▶ _Brief_:
Lines below that include "none" are the answer; copy each one.

▶ _Dataset entries_:
┄┄┄┄┄┄┄┄┄┄
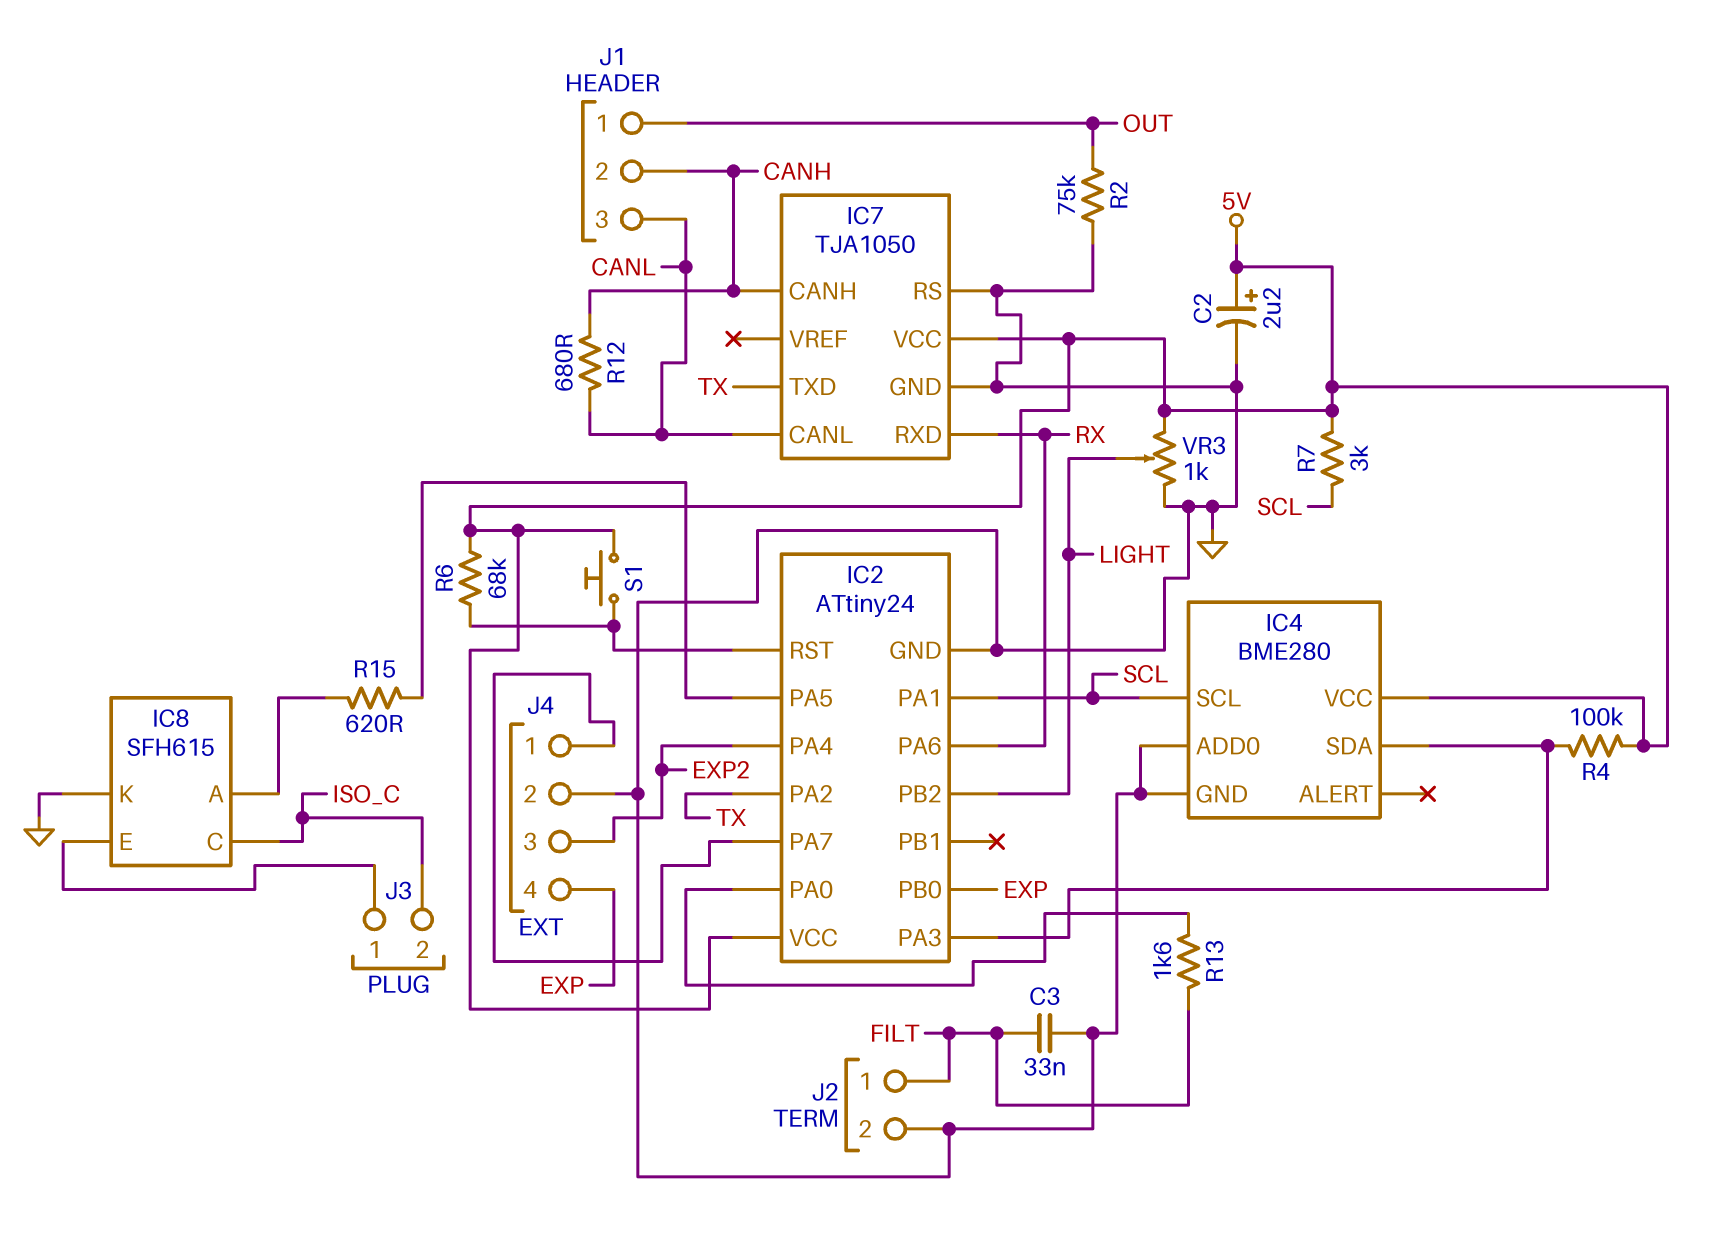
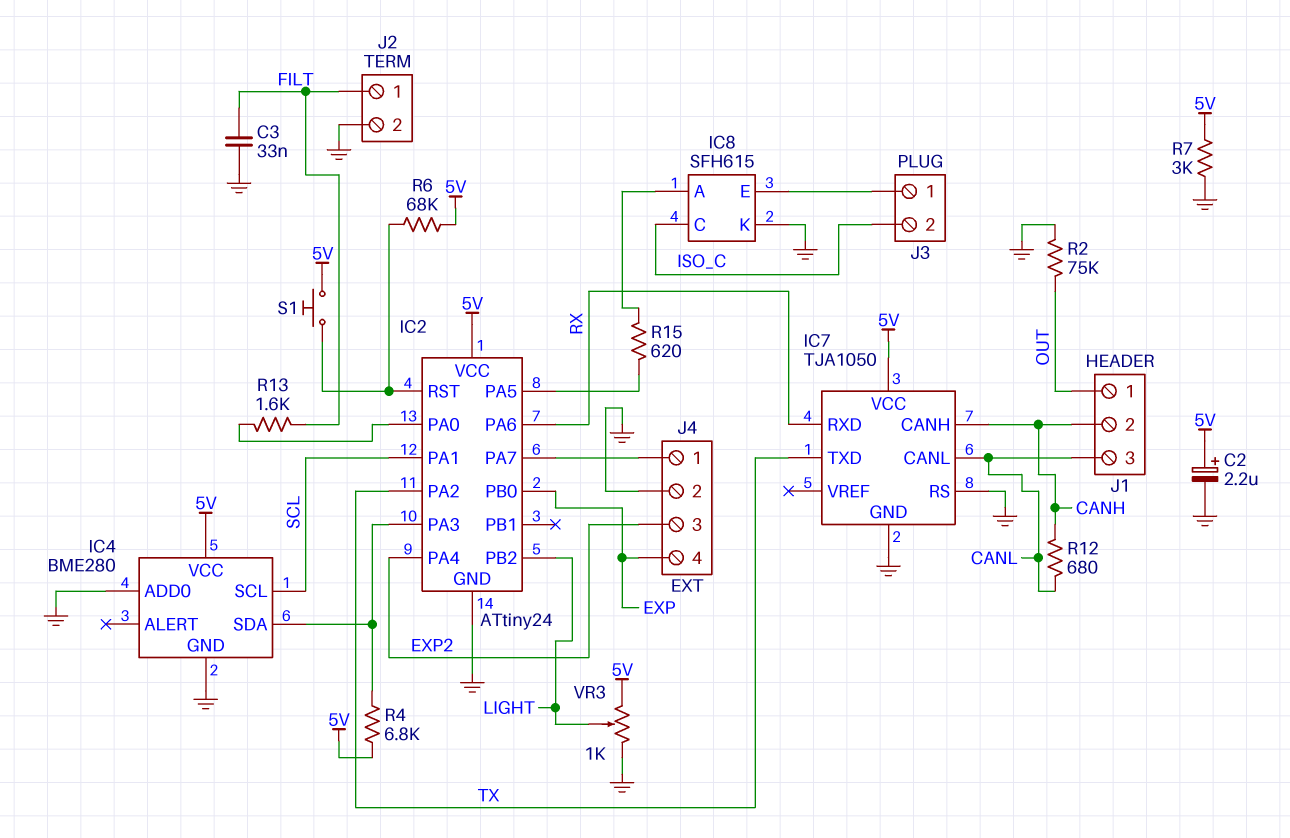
R4: 100k (5V, IC2/PA3) -> 6.8k (5V, IC2/PA3)
R7: 3k (5V, SCL) -> 3k (5V, GND)

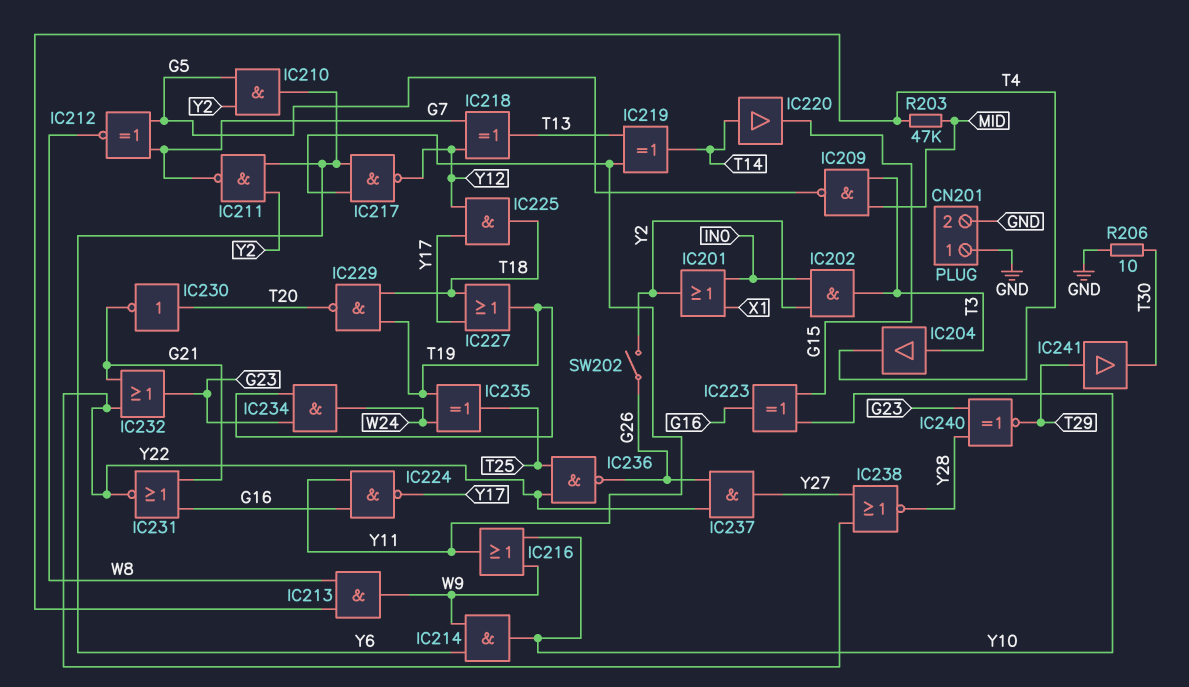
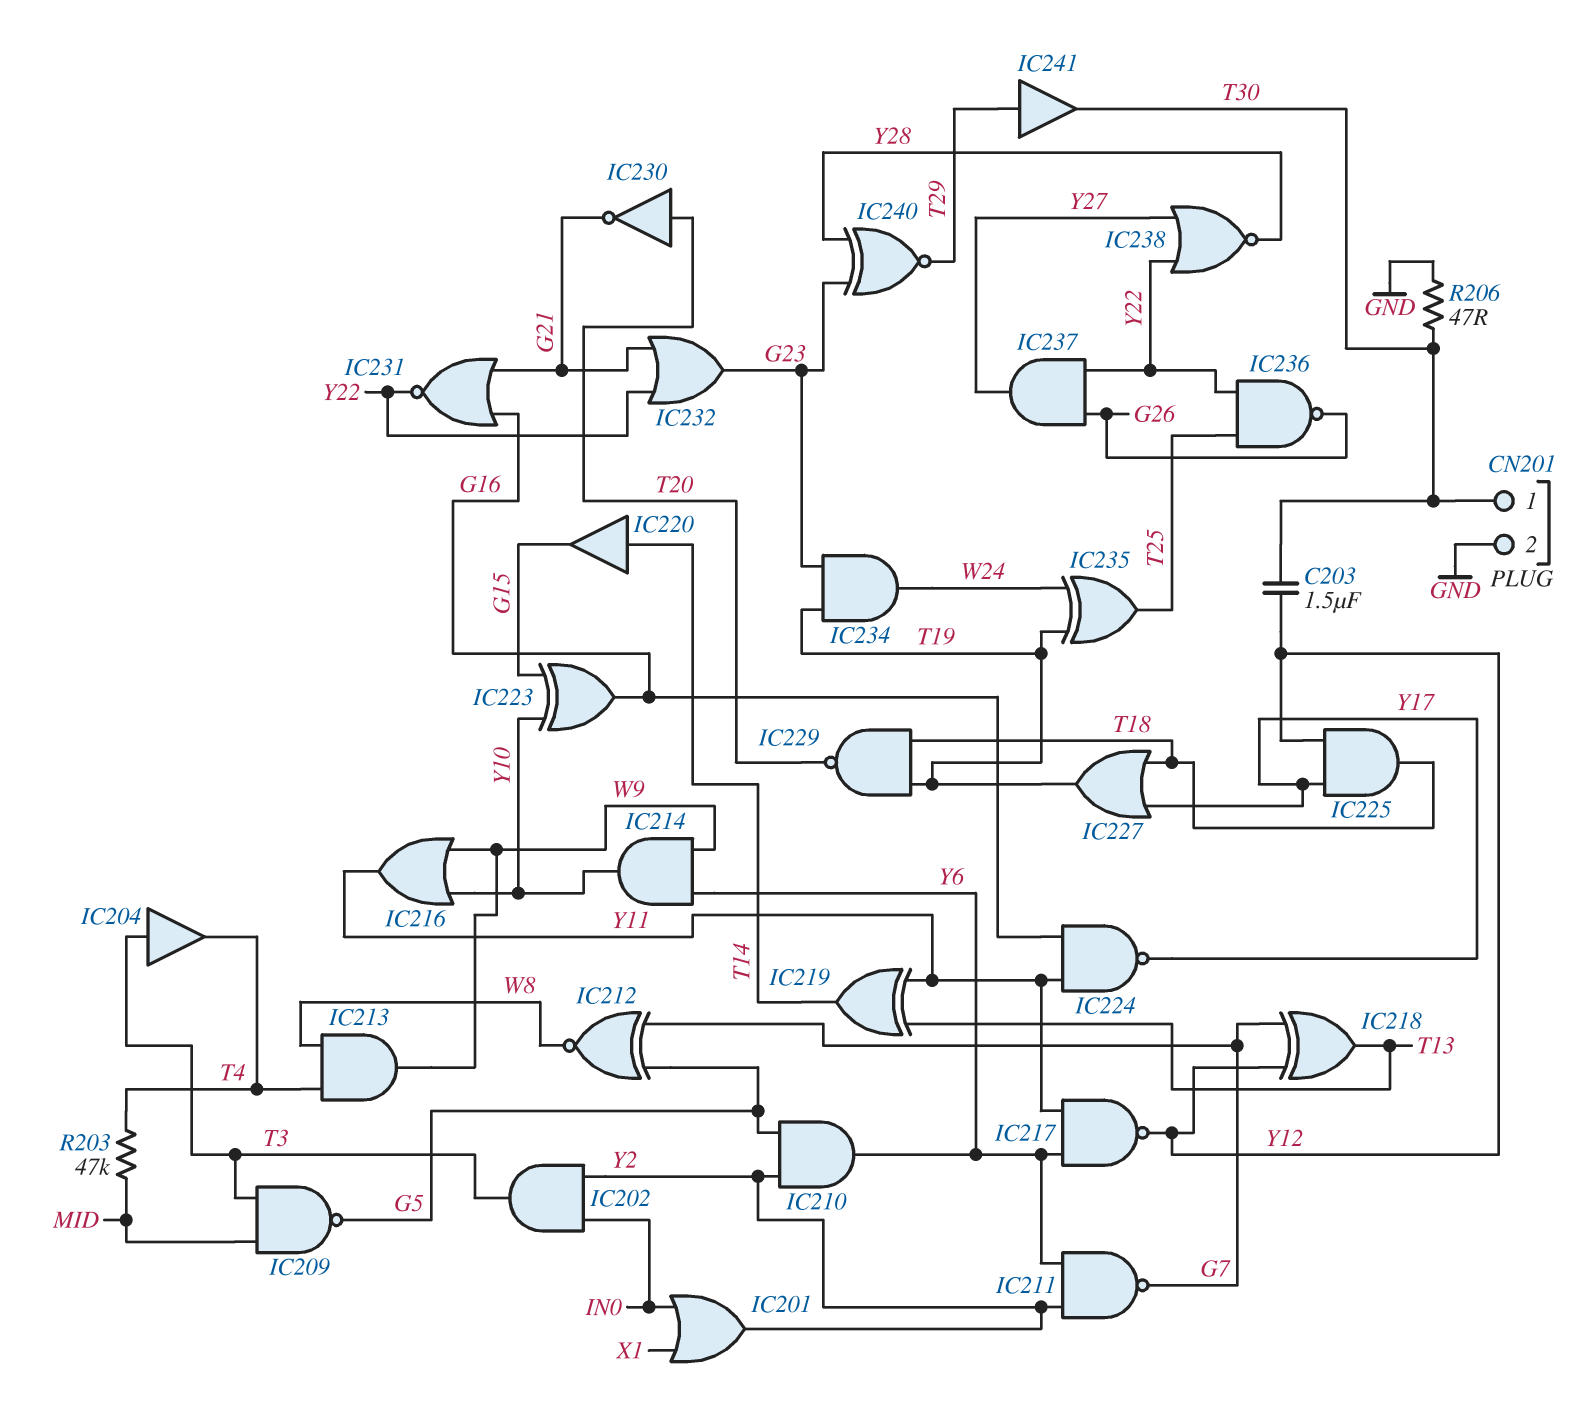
C203: none -> 1.5uF (T30, Y12)
CN201 pin 1: GND -> T30
R206: 10 (GND, T30) -> 47 (GND, T30)
SW202: switch (G26, Y2) -> none

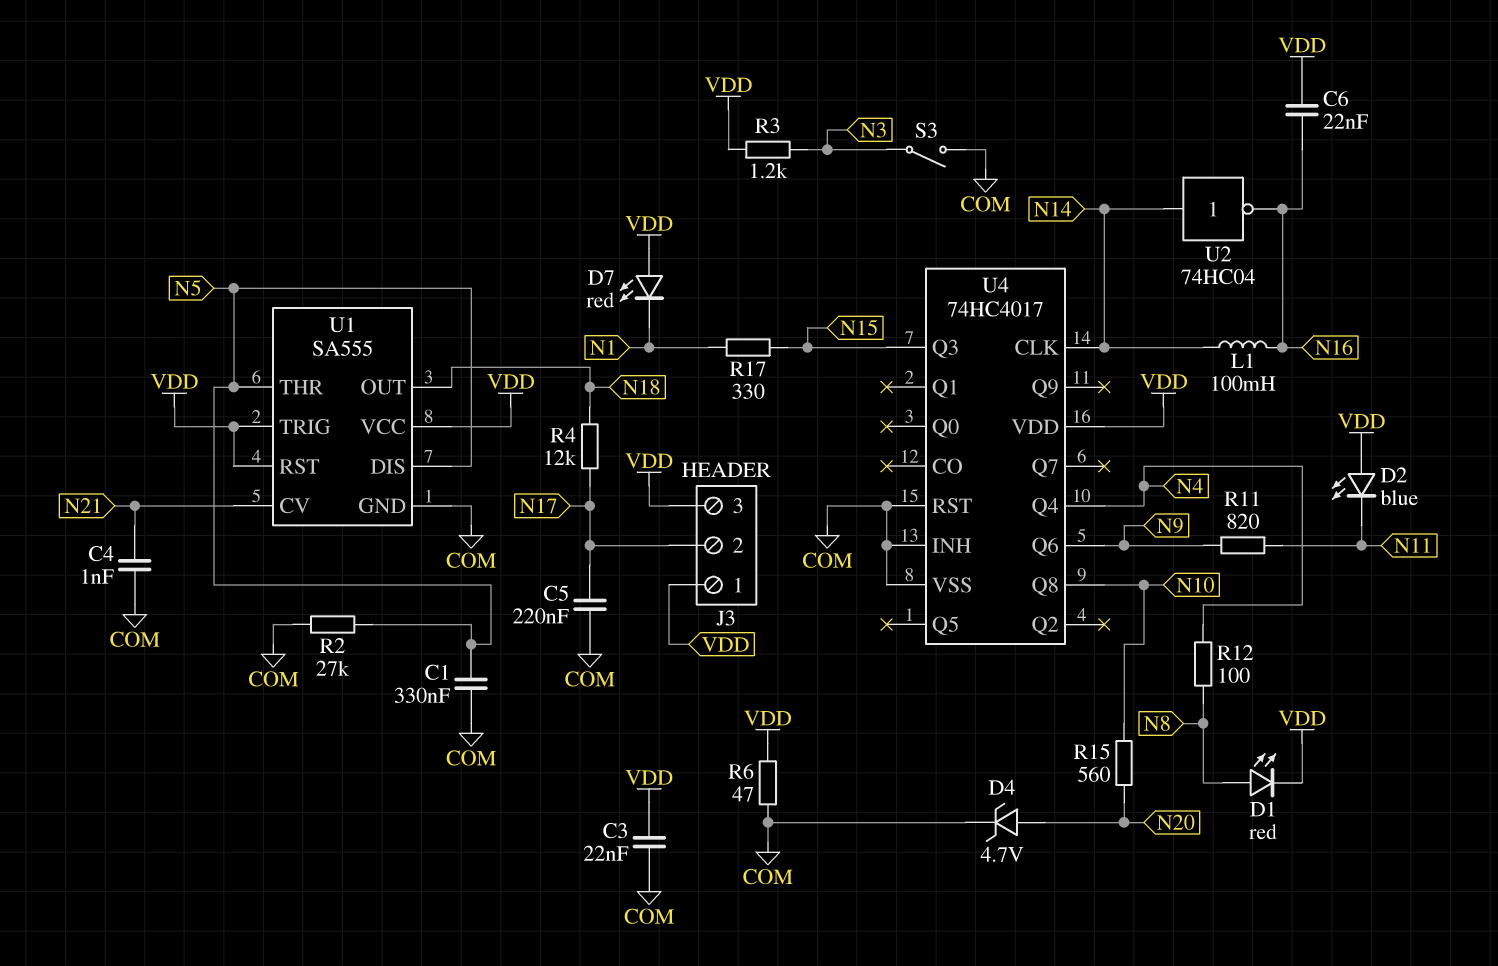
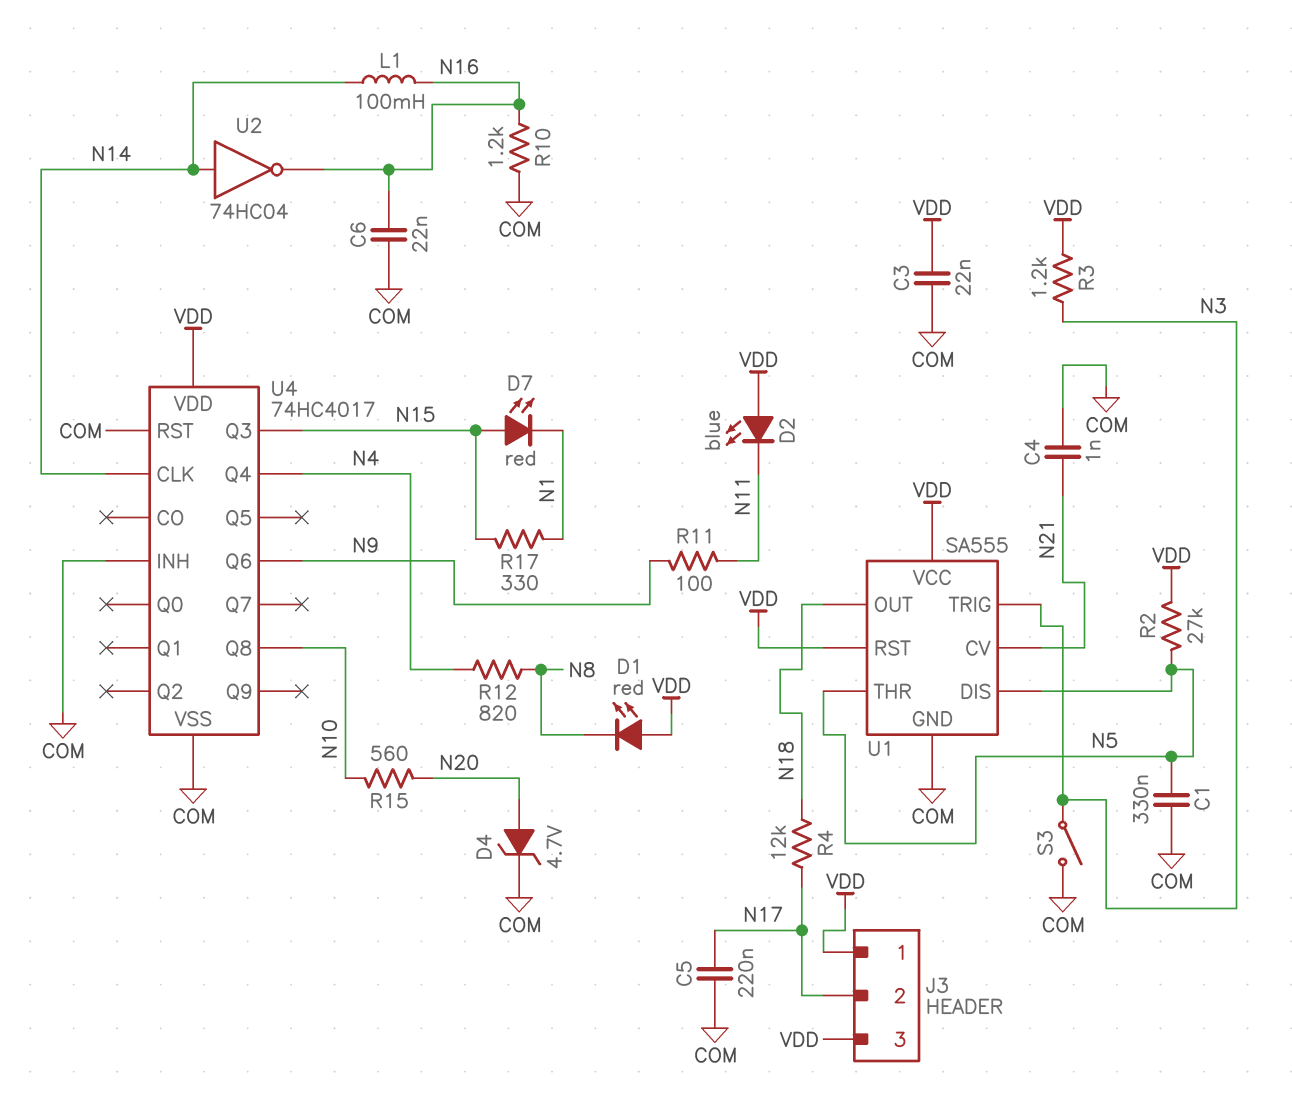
C6: 22nF (N16, VDD) -> 22nF (COM, N16)
D1: LED red (A N8, K VDD) -> LED red (A VDD, K N8)
D7: LED red (A VDD, K N1) -> LED red (A N15, K N1)
R2: 27k (COM, N5) -> 27k (N5, VDD)
R6: 47 (COM, VDD) -> none
R10: none -> 1.2k (COM, N16)
R11: 820 (N9, N11) -> 100 (N9, N11)
R12: 100 (N4, N8) -> 820 (N4, N8)
U1 pin TRIG: VDD -> N3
┄┄┄┄┄┄┄┄┄┄
▶ _Response box_:
C203: none -> 1.5uF (T30, Y12)
SW202: switch (G26, Y2) -> none
R6: 47 (COM, VDD) -> none
R10: none -> 1.2k (COM, N16)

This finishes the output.